Could the entries below be reproduced exactly, with the images removed?

================

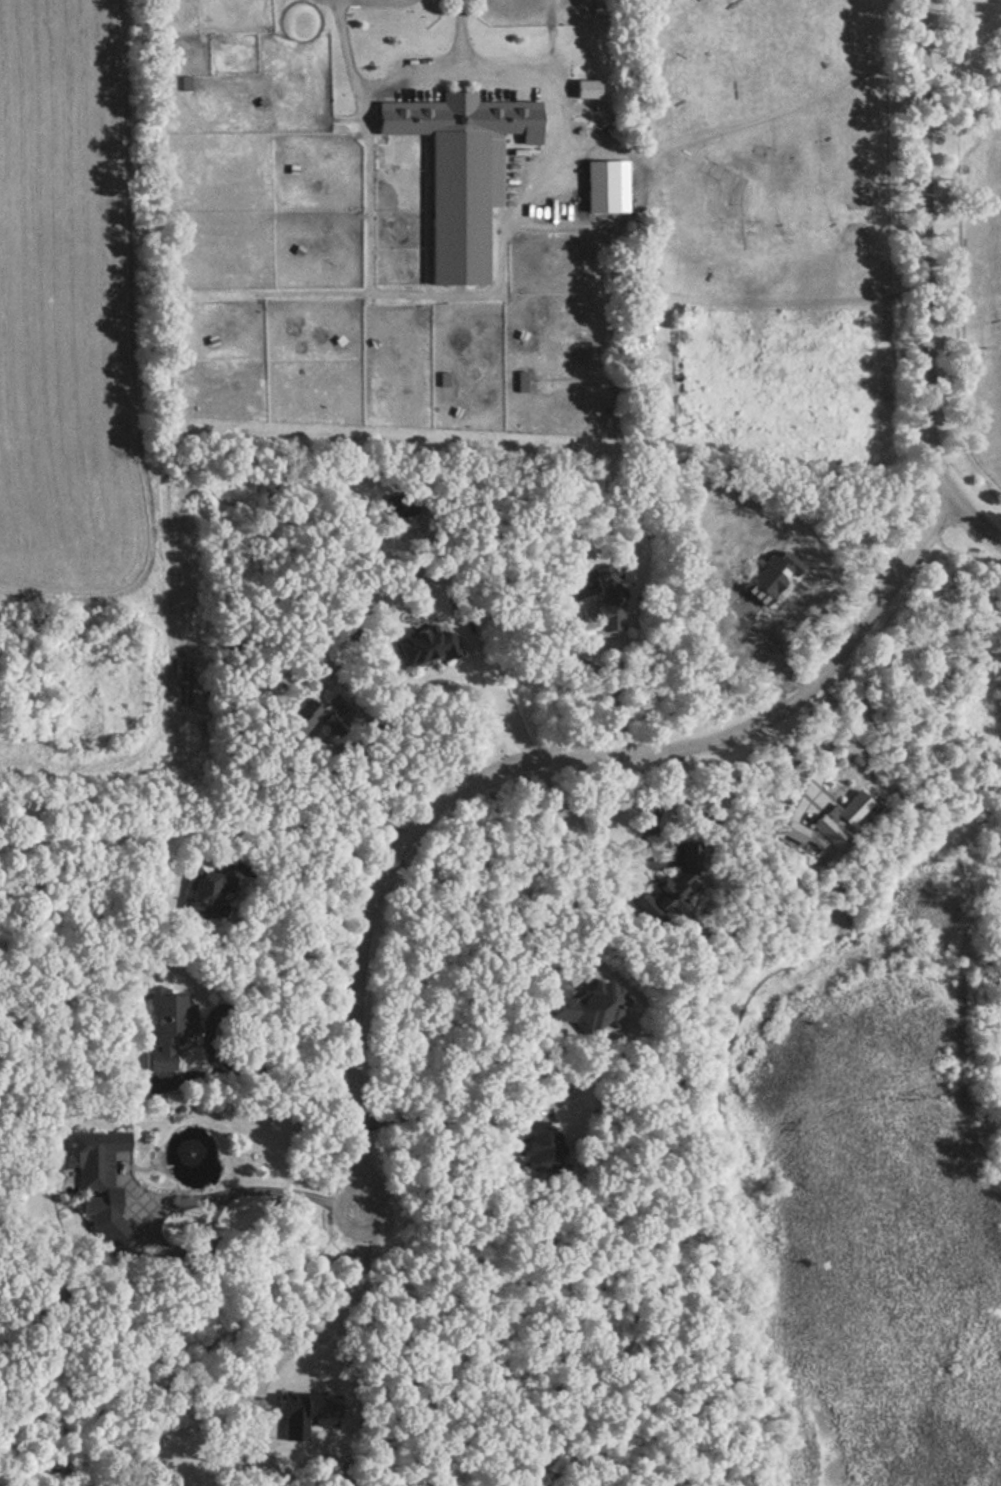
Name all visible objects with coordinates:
road: (461, 32)
building: (585, 89)
road: (743, 124)
building: (460, 172)
building: (599, 183)
road: (923, 285)
road: (446, 294)
building: (521, 381)
building: (611, 608)
road: (473, 636)
building: (426, 645)
road: (765, 651)
road: (598, 672)
building: (294, 724)
road: (829, 741)
road: (533, 760)
road: (361, 781)
road: (646, 832)
building: (672, 887)
road: (304, 889)
building: (209, 891)
road: (490, 905)
building: (597, 1008)
building: (168, 1017)
road: (220, 1057)
road: (437, 1113)
building: (540, 1151)
building: (96, 1161)
road: (232, 1187)
road: (178, 1246)
road: (328, 1322)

================

(RESULT BELOW):
Name all visible objects with coordinates:
road: (461, 32)
building: (585, 89)
road: (743, 124)
building: (460, 172)
building: (599, 183)
road: (923, 285)
road: (446, 294)
building: (521, 381)
building: (611, 608)
road: (473, 636)
building: (426, 645)
road: (765, 651)
road: (598, 672)
building: (294, 724)
road: (829, 741)
road: (533, 760)
road: (361, 781)
road: (646, 832)
building: (672, 887)
road: (304, 889)
building: (209, 891)
road: (490, 905)
building: (597, 1008)
building: (168, 1017)
road: (220, 1057)
road: (437, 1113)
building: (540, 1151)
building: (96, 1161)
road: (232, 1187)
road: (178, 1246)
road: (328, 1322)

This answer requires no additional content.